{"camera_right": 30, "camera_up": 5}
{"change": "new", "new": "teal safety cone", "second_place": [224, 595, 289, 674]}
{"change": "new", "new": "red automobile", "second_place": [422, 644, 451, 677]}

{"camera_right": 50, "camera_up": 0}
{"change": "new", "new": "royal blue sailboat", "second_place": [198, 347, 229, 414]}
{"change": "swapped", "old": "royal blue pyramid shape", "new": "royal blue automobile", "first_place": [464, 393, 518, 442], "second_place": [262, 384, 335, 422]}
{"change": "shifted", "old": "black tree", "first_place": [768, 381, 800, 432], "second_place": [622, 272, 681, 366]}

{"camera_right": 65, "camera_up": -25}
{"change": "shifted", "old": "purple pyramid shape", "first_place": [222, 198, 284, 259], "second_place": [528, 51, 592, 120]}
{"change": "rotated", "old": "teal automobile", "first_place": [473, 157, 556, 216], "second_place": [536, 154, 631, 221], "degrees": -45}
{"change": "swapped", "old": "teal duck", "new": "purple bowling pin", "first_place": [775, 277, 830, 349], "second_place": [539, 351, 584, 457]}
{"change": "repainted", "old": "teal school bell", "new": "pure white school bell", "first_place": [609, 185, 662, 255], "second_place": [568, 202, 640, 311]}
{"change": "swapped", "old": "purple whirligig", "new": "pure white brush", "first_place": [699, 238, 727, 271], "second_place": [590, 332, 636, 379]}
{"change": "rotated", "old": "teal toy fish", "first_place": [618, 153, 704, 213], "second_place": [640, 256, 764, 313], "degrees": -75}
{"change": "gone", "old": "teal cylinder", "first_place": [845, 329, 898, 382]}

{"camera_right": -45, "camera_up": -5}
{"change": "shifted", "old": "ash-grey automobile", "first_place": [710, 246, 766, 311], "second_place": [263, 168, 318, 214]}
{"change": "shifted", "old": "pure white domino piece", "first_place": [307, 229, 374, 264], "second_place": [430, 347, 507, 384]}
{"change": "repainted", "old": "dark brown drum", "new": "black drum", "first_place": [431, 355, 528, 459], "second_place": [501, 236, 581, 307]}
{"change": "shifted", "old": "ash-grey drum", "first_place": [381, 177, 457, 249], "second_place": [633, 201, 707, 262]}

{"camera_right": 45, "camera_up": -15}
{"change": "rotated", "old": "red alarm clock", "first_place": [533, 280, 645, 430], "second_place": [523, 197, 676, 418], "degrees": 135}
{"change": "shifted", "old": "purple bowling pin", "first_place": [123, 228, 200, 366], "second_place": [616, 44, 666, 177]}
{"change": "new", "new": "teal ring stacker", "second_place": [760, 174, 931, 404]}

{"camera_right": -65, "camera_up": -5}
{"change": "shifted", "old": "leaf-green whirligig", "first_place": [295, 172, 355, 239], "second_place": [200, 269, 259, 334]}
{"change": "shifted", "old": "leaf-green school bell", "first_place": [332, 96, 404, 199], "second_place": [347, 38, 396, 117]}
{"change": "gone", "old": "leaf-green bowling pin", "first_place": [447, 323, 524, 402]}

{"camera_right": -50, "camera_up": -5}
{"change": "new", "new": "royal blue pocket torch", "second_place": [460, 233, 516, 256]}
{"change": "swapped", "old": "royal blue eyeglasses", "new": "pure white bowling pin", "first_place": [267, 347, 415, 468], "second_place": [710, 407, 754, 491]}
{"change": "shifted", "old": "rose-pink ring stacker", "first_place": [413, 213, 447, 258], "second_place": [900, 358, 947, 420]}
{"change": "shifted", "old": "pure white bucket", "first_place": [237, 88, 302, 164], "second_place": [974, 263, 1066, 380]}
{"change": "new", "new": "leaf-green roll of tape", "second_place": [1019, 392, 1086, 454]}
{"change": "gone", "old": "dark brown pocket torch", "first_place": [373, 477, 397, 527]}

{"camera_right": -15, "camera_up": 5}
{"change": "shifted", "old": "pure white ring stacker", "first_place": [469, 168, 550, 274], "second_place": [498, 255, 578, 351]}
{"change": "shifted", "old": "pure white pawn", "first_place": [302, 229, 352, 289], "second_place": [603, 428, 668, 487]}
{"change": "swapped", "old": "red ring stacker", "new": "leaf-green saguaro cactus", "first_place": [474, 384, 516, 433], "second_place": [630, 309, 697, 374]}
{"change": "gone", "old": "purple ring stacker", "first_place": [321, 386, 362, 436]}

----------------------------------------

What lines in the entries above include the string "school"? Return each one.

{"change": "repainted", "old": "teal school bell", "new": "pure white school bell", "first_place": [609, 185, 662, 255], "second_place": [568, 202, 640, 311]}
{"change": "shifted", "old": "leaf-green school bell", "first_place": [332, 96, 404, 199], "second_place": [347, 38, 396, 117]}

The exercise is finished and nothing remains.